[Object change listings]

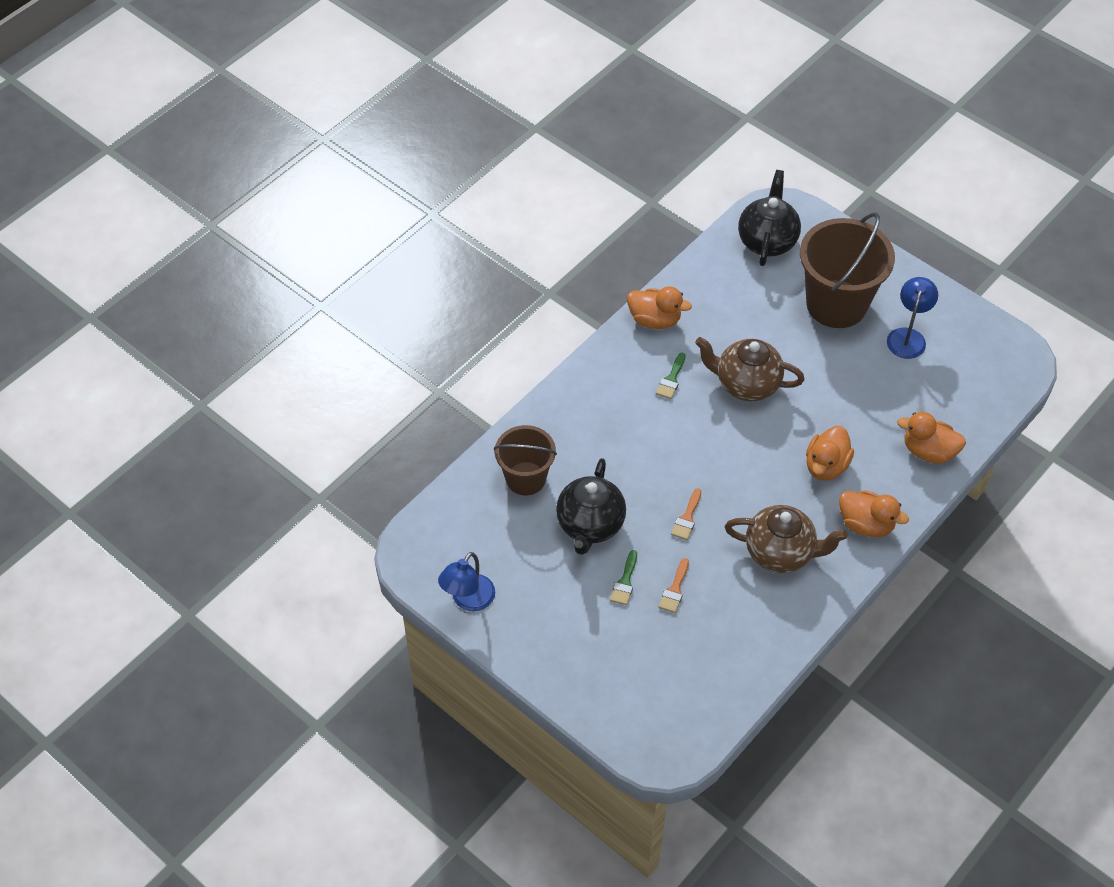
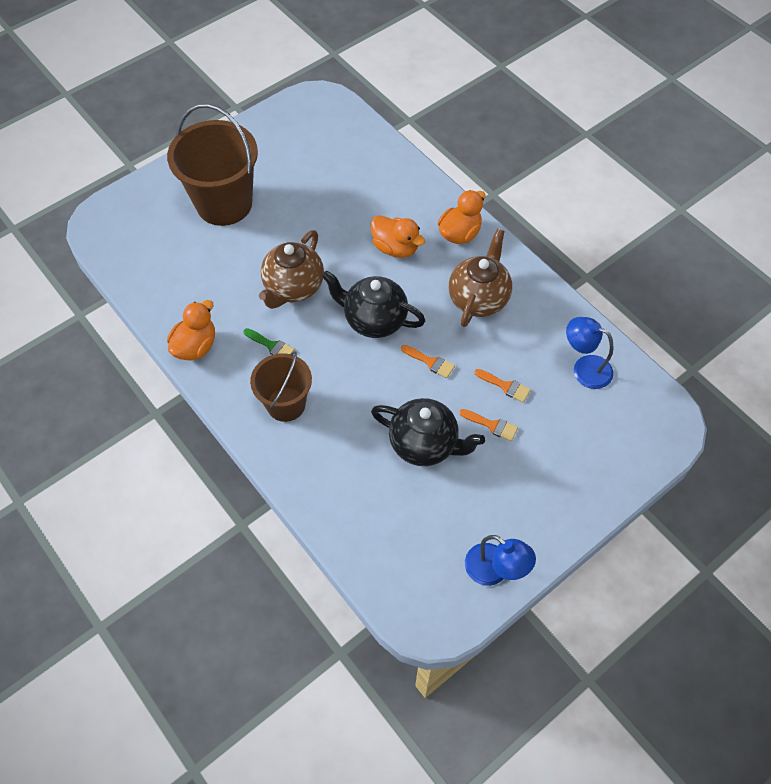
camera: 80 degrees left, 5 degrees up
(526, 478) = (358, 494): brown bucket -> brown bucket (286, 404)
(625, 582) = (492, 425): green brush -> orange brush
(767, 241) = (133, 239): black teapot -> black teapot (374, 320)
(908, 336) = (275, 163): blue lamp -> blue lamp (584, 368)
(928, 451) = (396, 177): orange duck -> none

● What is expected:
Make a copy of each line in the records above that has the word "orange".

● Response box:
(625, 582) = (492, 425): green brush -> orange brush
(928, 451) = (396, 177): orange duck -> none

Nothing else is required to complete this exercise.